* _DATASET RECORDS_
++++++++

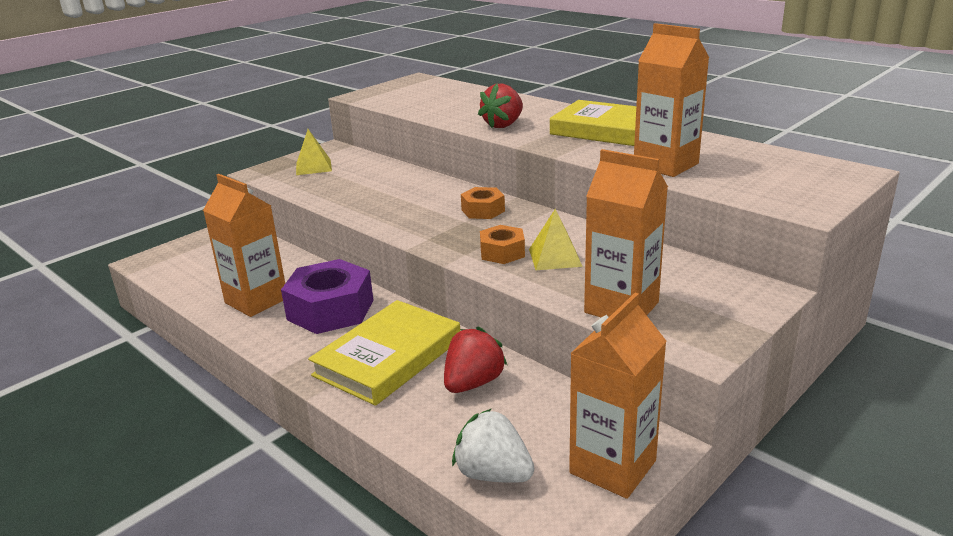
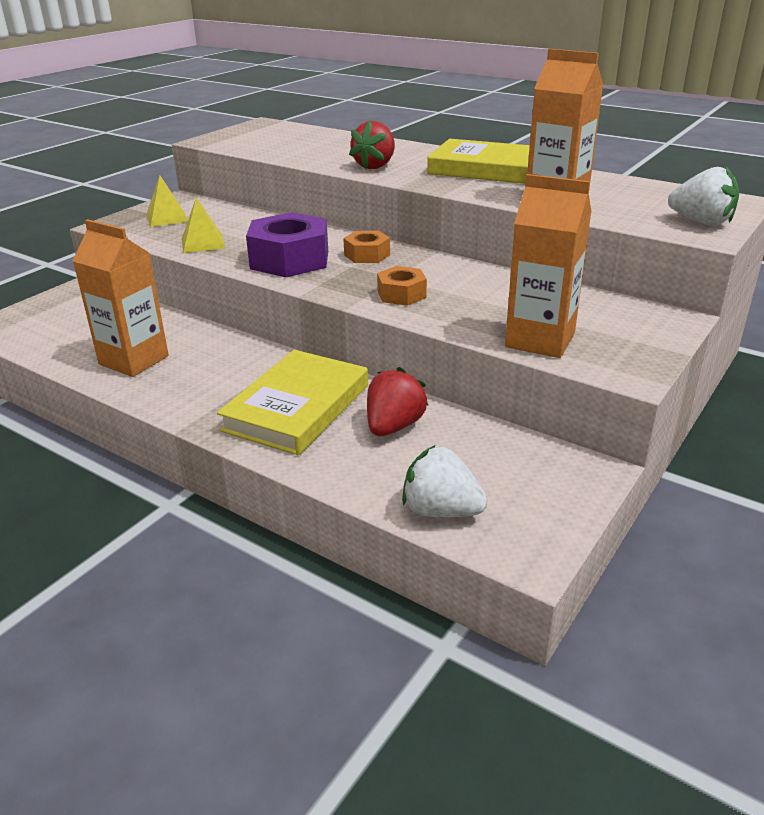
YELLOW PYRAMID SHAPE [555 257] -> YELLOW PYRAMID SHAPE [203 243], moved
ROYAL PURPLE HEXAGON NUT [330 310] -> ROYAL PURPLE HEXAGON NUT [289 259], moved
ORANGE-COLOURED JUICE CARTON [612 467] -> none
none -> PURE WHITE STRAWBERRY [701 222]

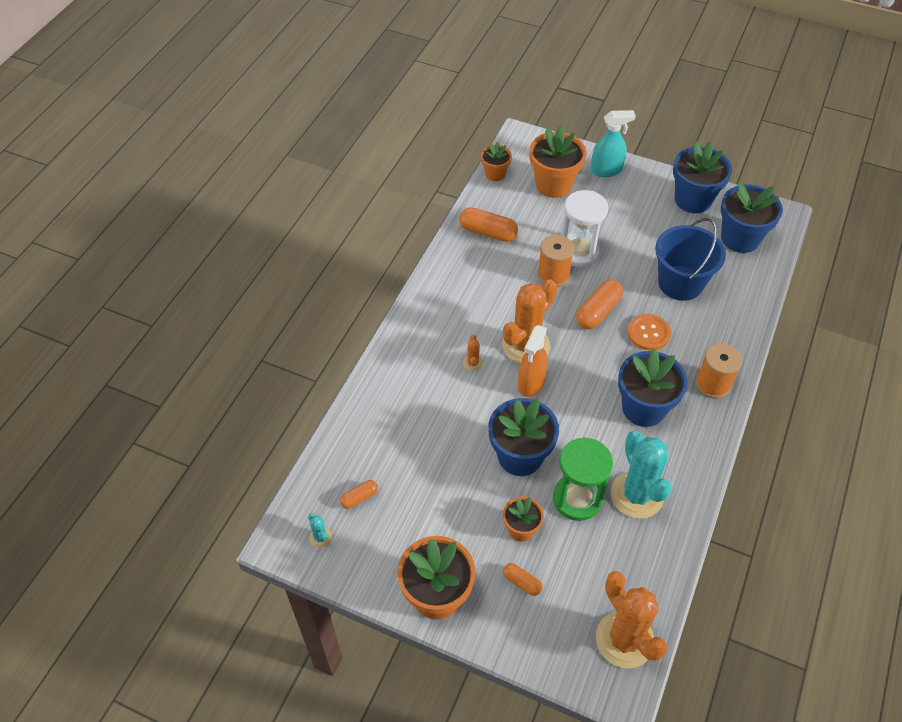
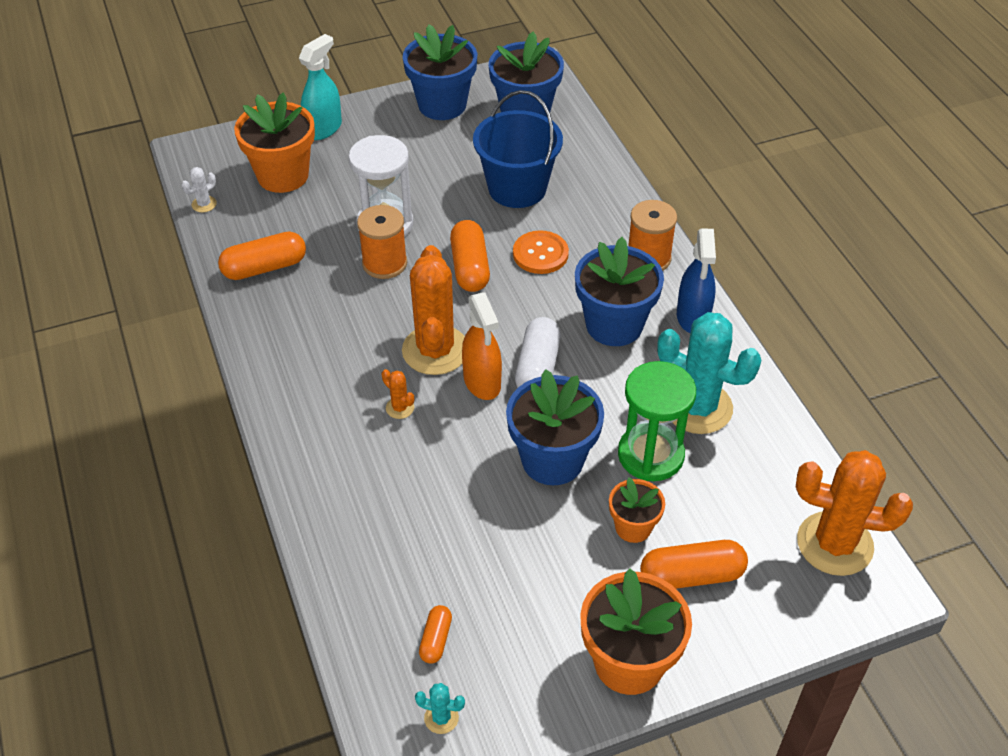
ORANGE-COLOURED PLANT POT [495 174] -> PURE WHITE PRICKLY PLANT [204 204]
ORANGE-COLOURED CAPSULE [522 582] -> ORANGE-COLOURED CAPSULE [691 575], x1.80
none -> BLUE SPRAYER [693 317]
none -> PURE WHITE CAPSULE [537 368]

++++++++

* _PROBLEM TO WORK ON_
Pull out each line of the entries that contains "CAPSULE".

* _REPLY_
ORANGE-COLOURED CAPSULE [522 582] -> ORANGE-COLOURED CAPSULE [691 575], x1.80
none -> PURE WHITE CAPSULE [537 368]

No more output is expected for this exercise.